Provided data:
........
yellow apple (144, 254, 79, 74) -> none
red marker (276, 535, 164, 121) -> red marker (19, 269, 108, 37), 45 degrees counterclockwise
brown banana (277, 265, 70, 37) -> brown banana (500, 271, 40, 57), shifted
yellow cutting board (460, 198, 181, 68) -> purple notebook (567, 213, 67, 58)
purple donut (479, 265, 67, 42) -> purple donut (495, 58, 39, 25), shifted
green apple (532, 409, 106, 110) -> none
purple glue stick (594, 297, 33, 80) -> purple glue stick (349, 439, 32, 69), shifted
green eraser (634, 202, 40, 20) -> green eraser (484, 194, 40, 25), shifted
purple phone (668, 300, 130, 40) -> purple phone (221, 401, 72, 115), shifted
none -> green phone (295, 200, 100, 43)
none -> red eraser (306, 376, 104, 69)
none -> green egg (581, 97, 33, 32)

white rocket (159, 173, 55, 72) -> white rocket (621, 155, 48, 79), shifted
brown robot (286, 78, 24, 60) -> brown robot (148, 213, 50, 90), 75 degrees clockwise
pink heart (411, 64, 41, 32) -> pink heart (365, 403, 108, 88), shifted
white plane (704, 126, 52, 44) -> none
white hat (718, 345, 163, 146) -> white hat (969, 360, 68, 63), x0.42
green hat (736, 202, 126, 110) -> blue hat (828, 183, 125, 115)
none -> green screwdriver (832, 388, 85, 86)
........
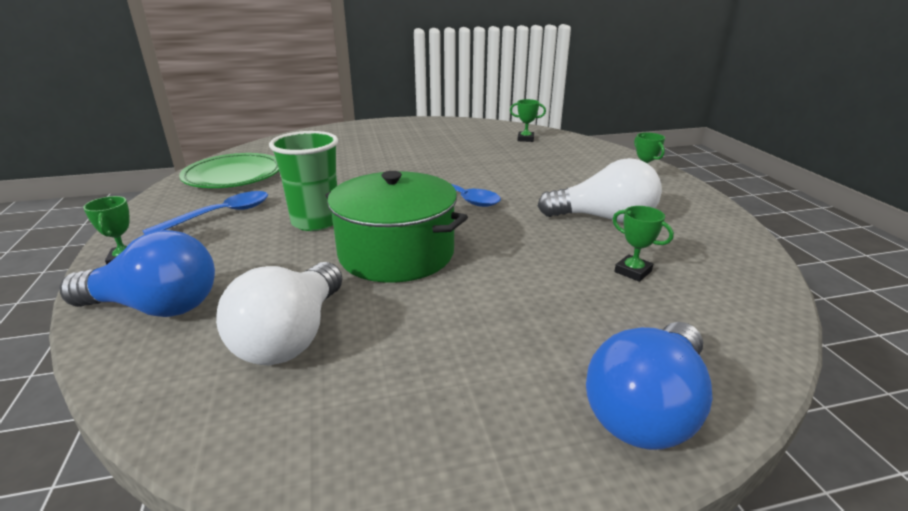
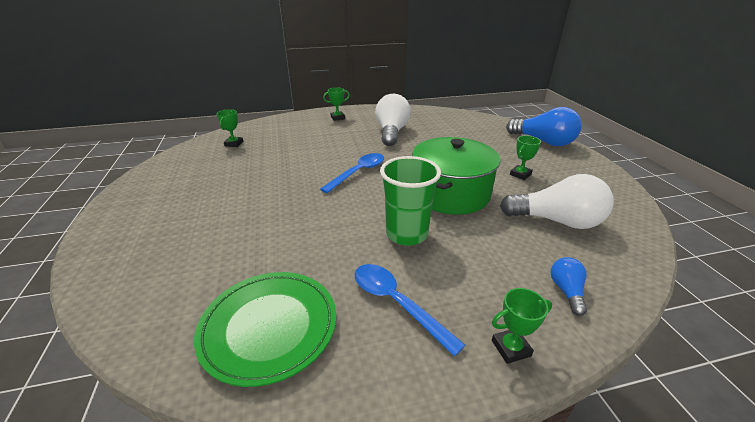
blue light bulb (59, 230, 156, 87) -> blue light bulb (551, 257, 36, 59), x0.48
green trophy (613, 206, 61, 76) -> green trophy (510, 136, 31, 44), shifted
........
In the listing above, find the line with "none -> green phone (295, 200, 100, 43)" and the line with "none -> red eraser (306, 376, 104, 69)", then print exactly those lines and every line between them.

Exercise solution:
none -> green phone (295, 200, 100, 43)
none -> red eraser (306, 376, 104, 69)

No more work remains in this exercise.